Modification records:
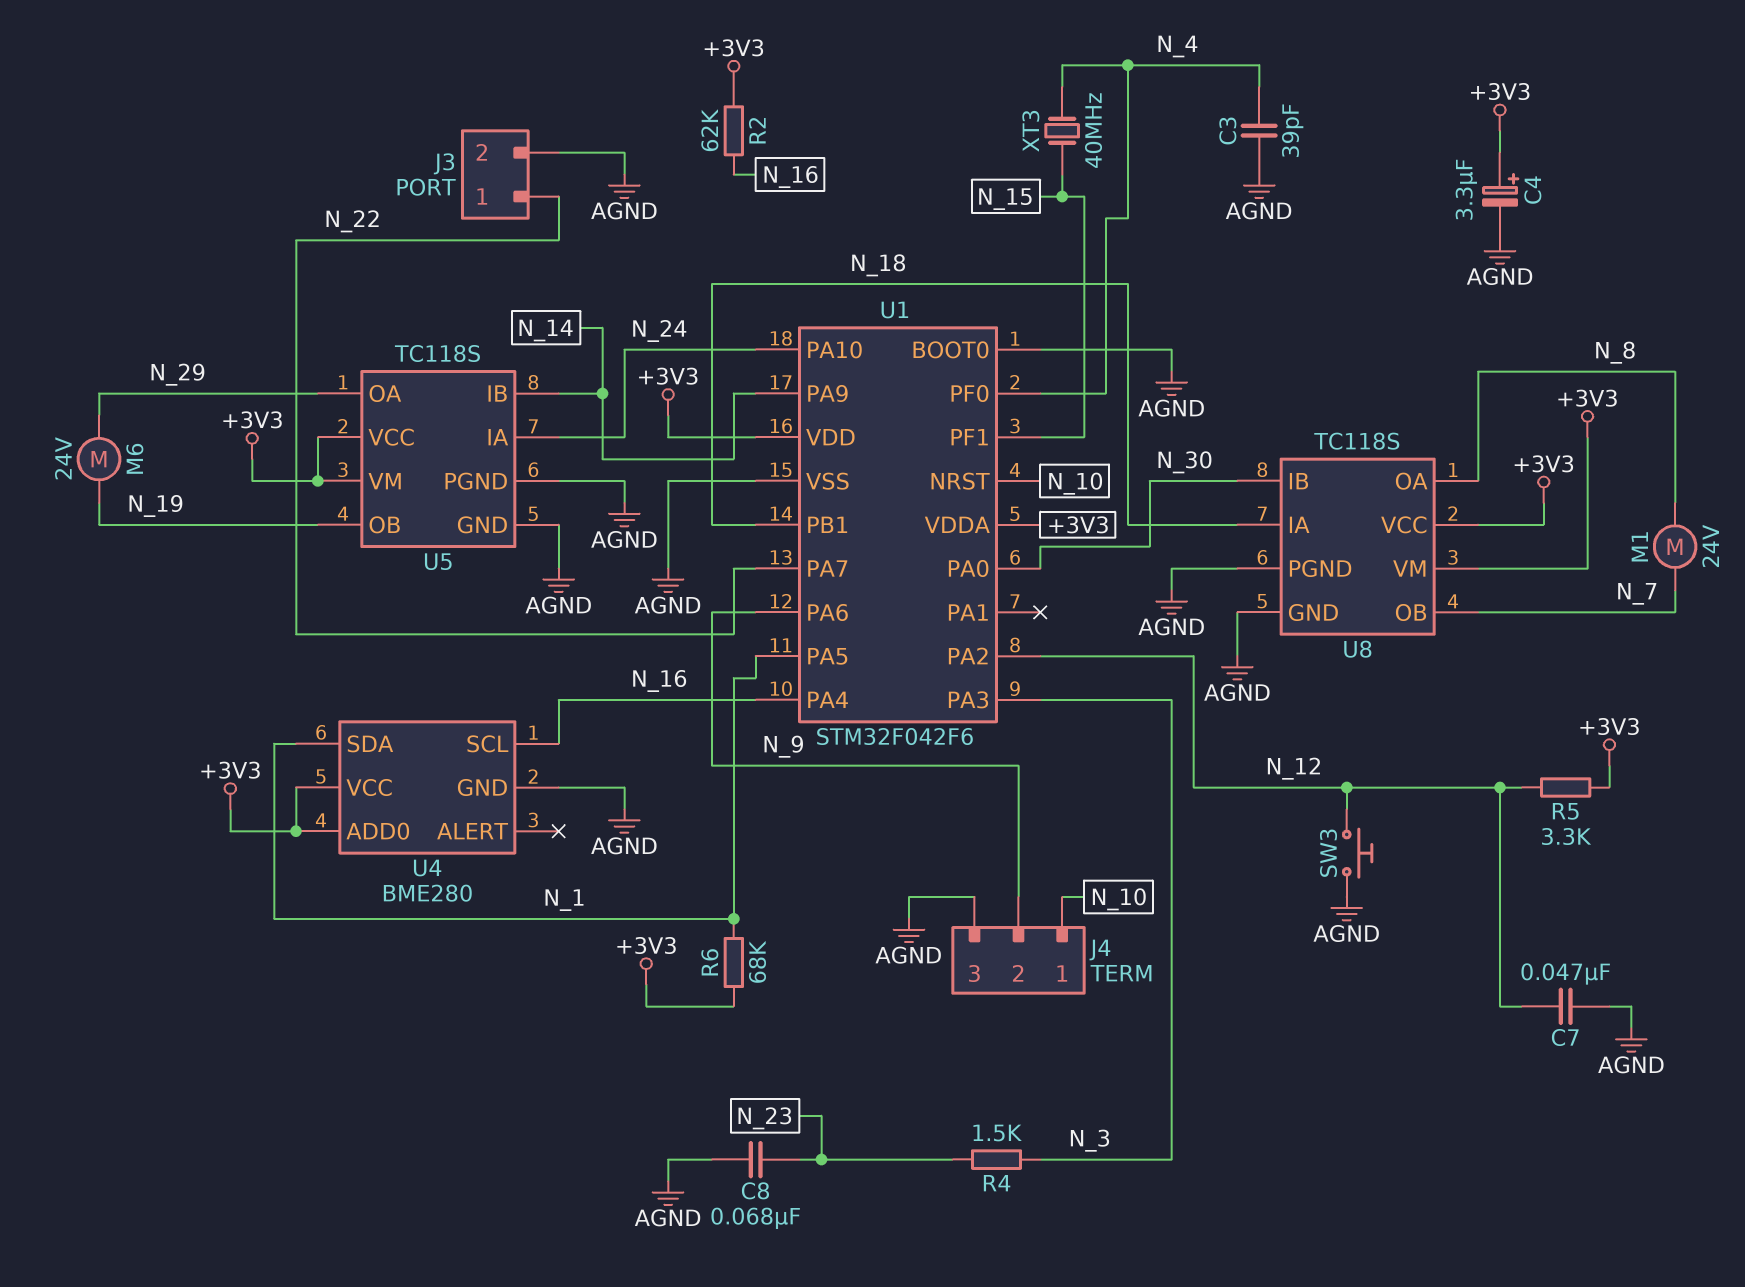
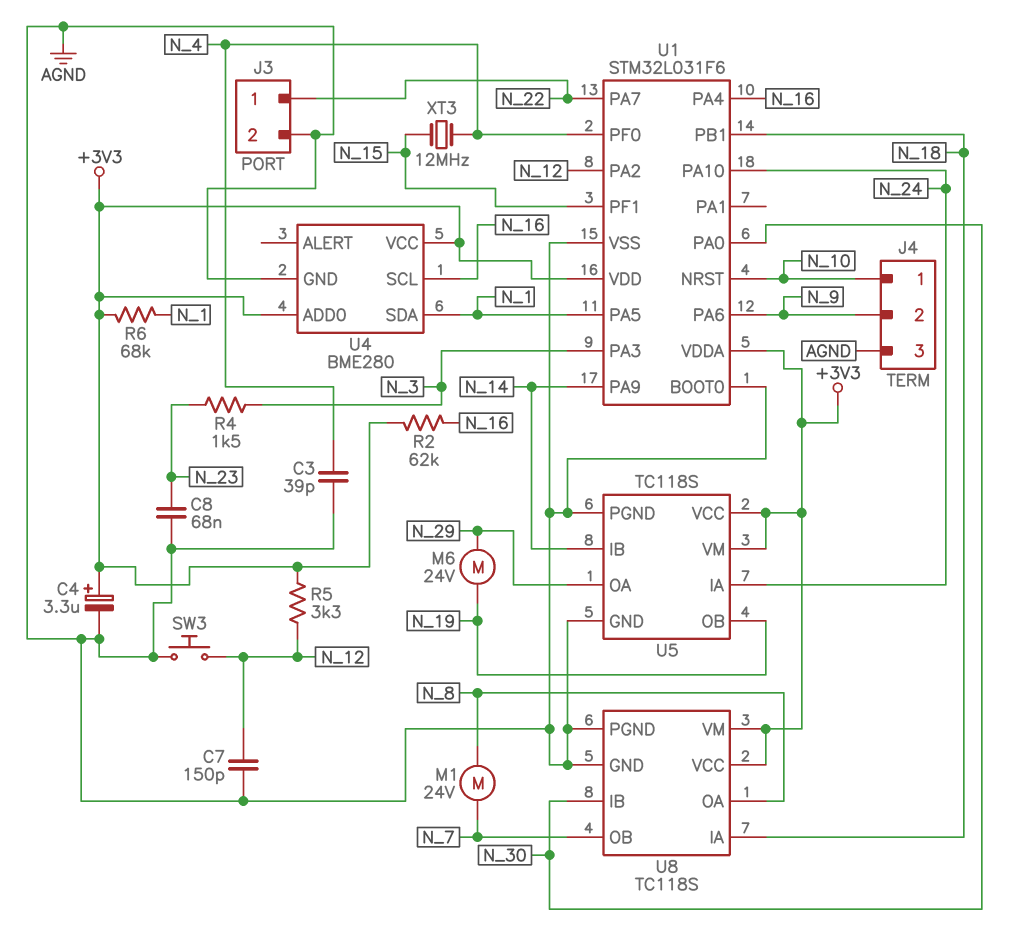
C7: 47nF (AGND, N_12) -> 150pF (AGND, N_12)
U1: STM32F042F6 -> STM32L031F6
XT3: 40MHz (N_4, N_15) -> 12MHz (N_4, N_15)

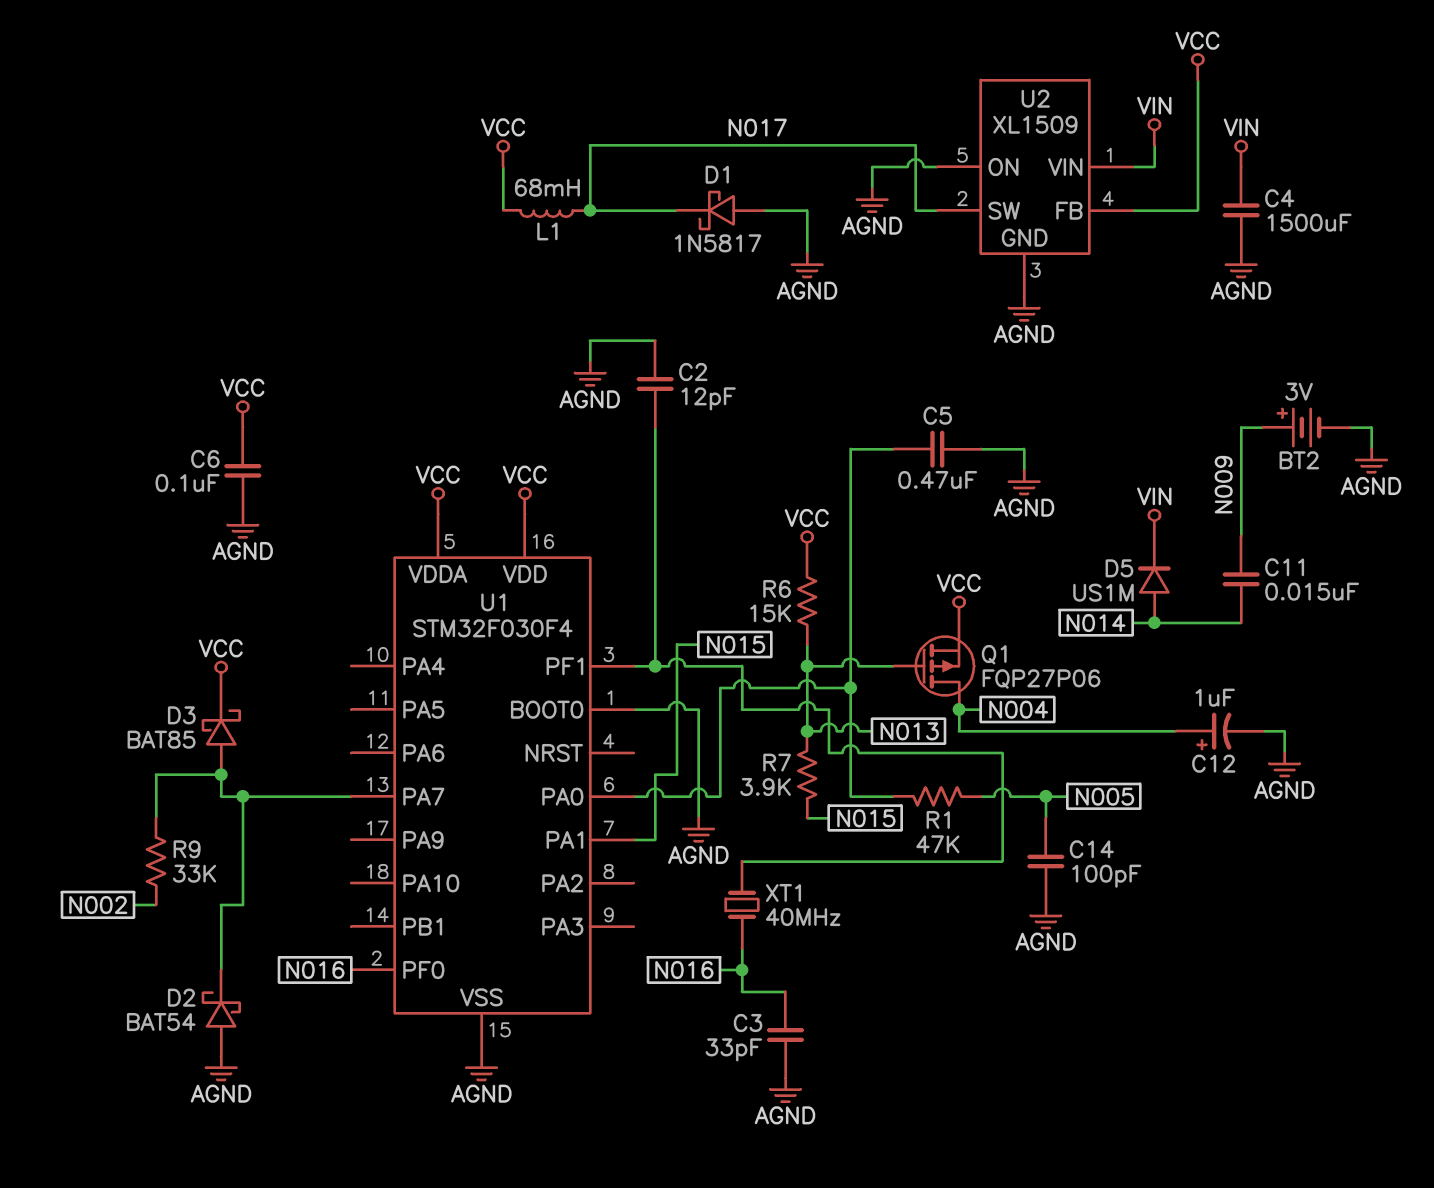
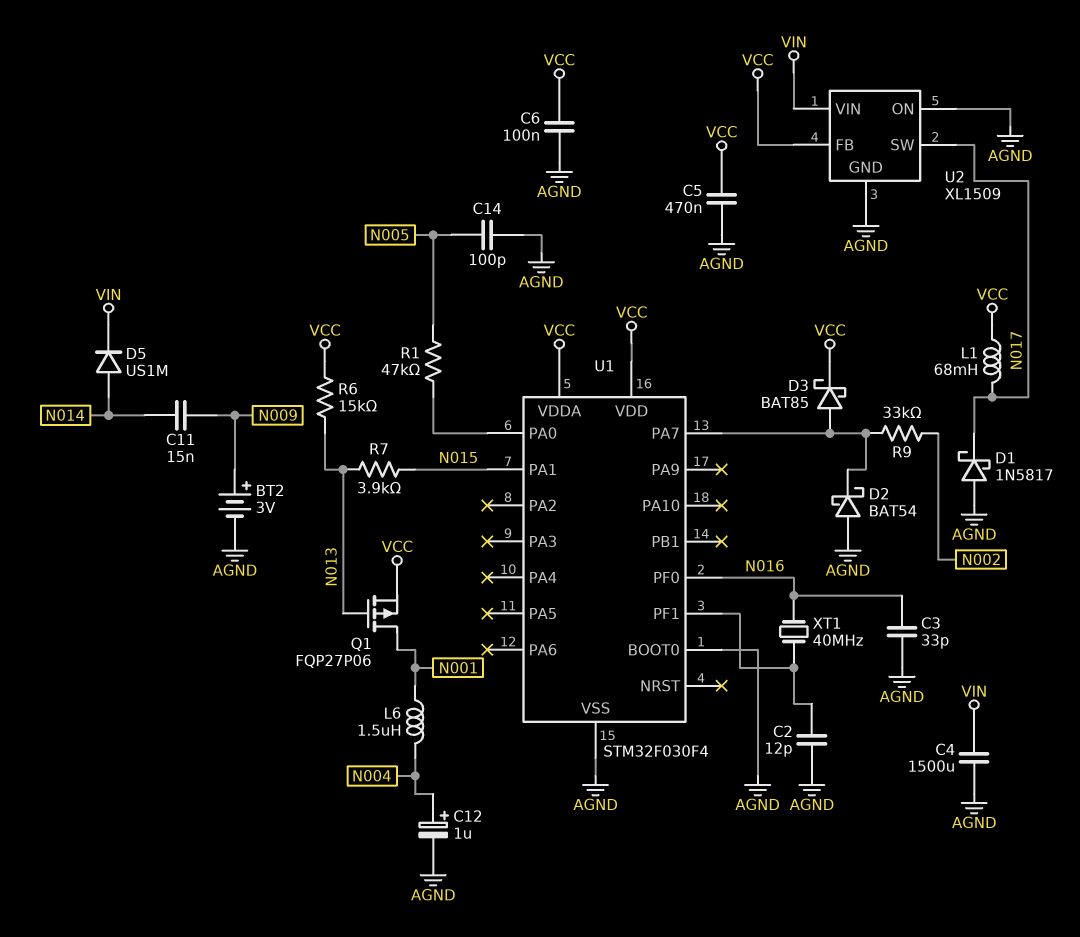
C5: 470nF (AGND, U1/PA0) -> 470nF (AGND, VCC)
L6: none -> 1.5uH (N001, N004)
Q1: PMOS FQP27P06 (G N013, D N004, S VCC) -> PMOS FQP27P06 (G N013, D N001, S VCC)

> DIRECTIONS
Show every line above where "AGND" is found.

> RESULT FOR THIS EXERCISE
C7: 47nF (AGND, N_12) -> 150pF (AGND, N_12)
C5: 470nF (AGND, U1/PA0) -> 470nF (AGND, VCC)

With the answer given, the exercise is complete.